_What you should do:_ When you transcribe the entries below, keep the wording exact and omit the pictures.

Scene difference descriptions
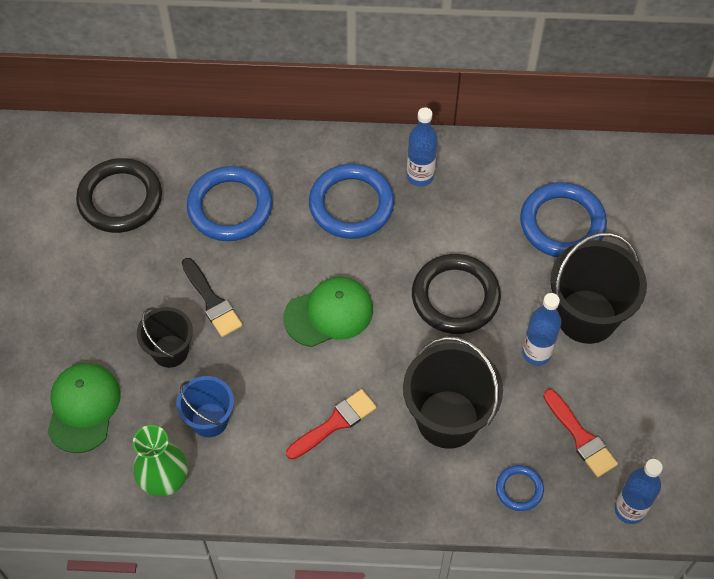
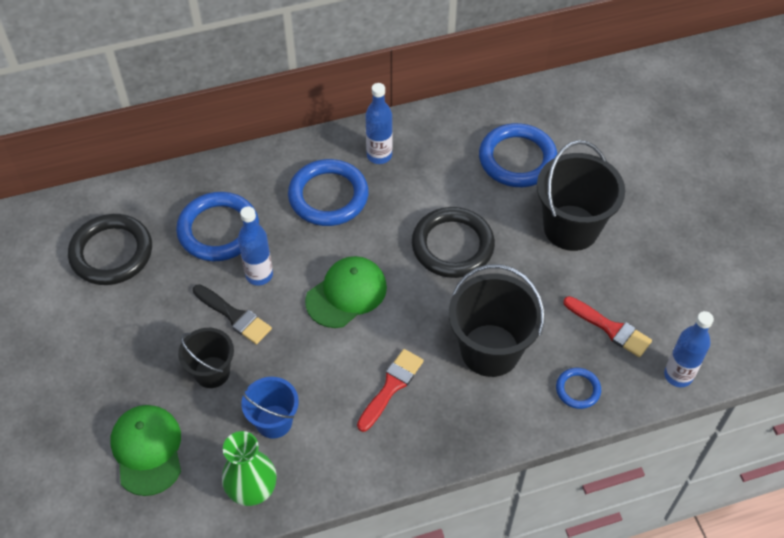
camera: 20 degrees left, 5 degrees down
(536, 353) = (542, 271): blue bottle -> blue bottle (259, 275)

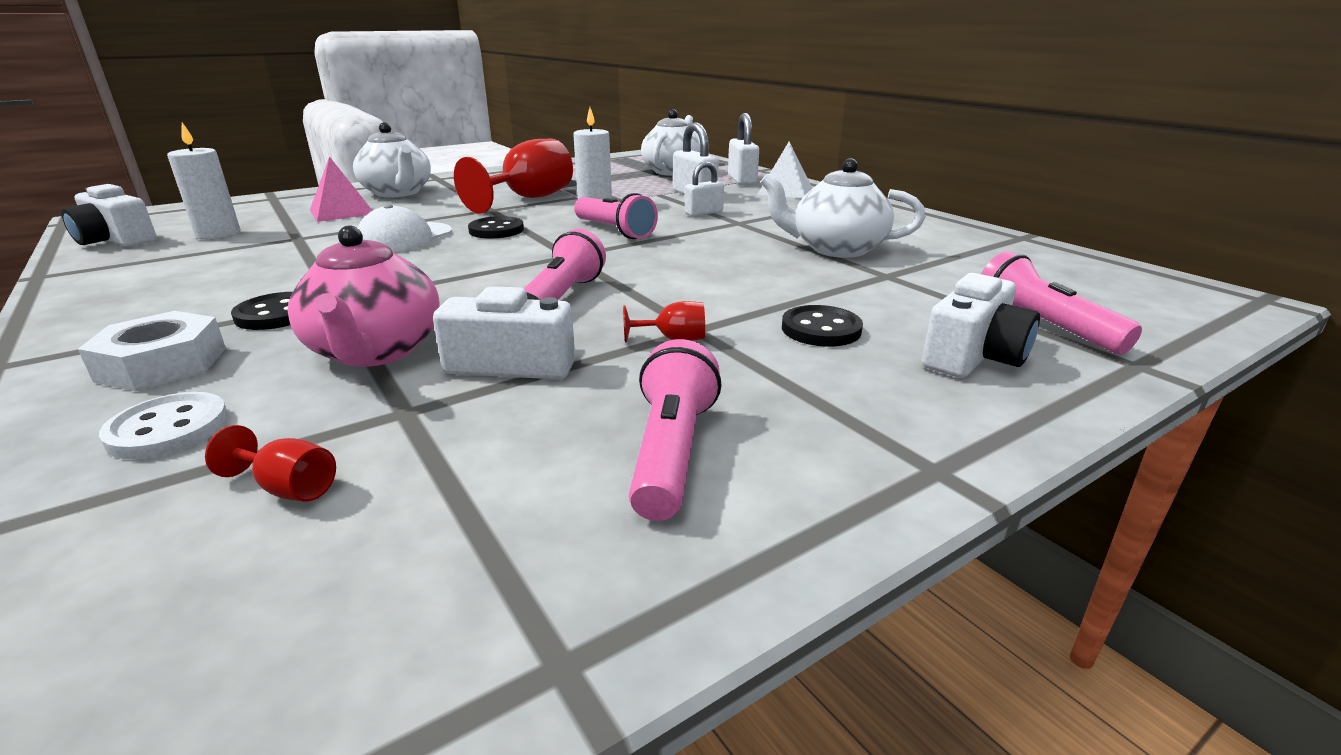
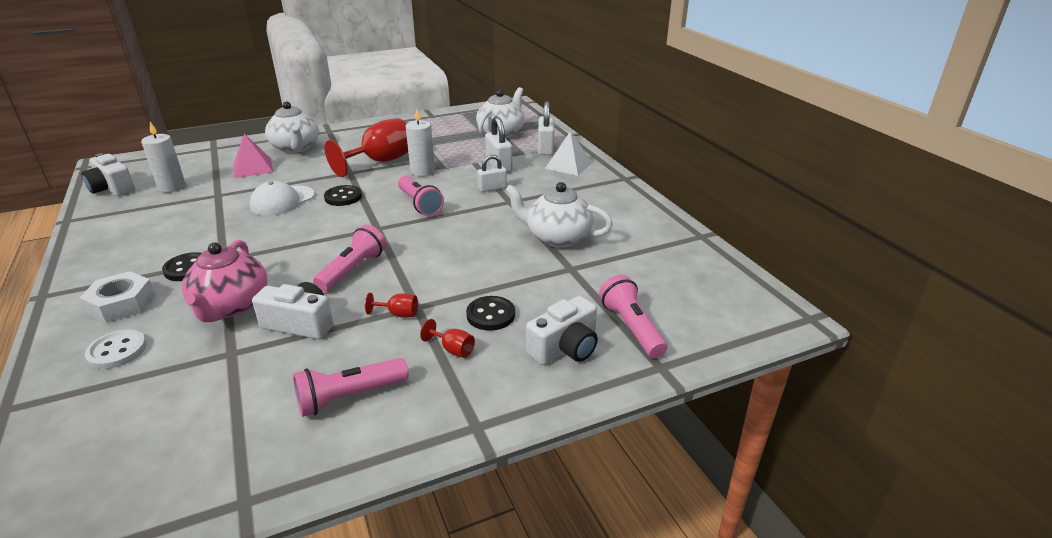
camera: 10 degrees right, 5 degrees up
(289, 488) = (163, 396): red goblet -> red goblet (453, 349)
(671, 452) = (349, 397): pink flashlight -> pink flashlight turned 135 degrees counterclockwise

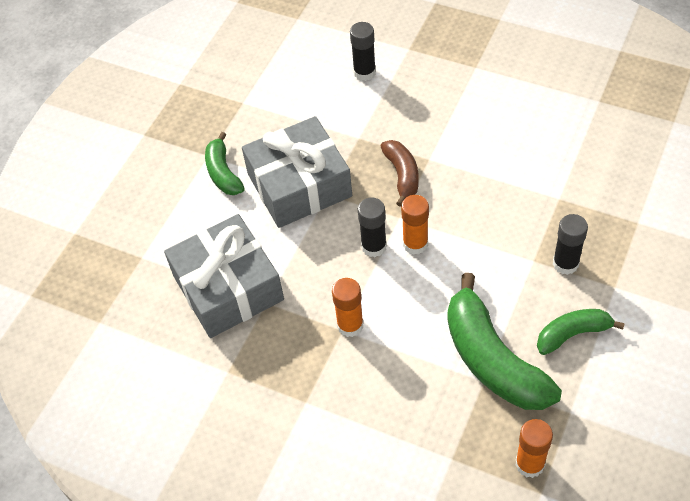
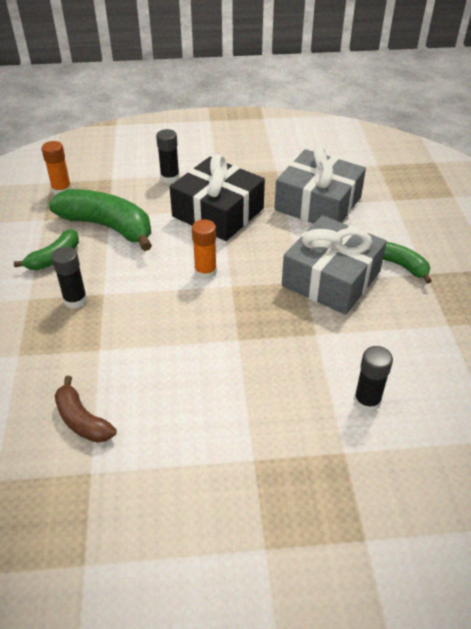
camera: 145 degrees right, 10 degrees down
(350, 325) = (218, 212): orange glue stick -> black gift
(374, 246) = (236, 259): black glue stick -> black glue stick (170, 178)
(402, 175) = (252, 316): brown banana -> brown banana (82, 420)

_Answer box:_
camera: 20 degrees left, 5 degrees down
(536, 353) = (542, 271): blue bottle -> blue bottle (259, 275)

camera: 10 degrees right, 5 degrees up
(289, 488) = (163, 396): red goblet -> red goblet (453, 349)
(671, 452) = (349, 397): pink flashlight -> pink flashlight turned 135 degrees counterclockwise

camera: 145 degrees right, 10 degrees down
(350, 325) = (218, 212): orange glue stick -> black gift
(374, 246) = (236, 259): black glue stick -> black glue stick (170, 178)
(402, 175) = (252, 316): brown banana -> brown banana (82, 420)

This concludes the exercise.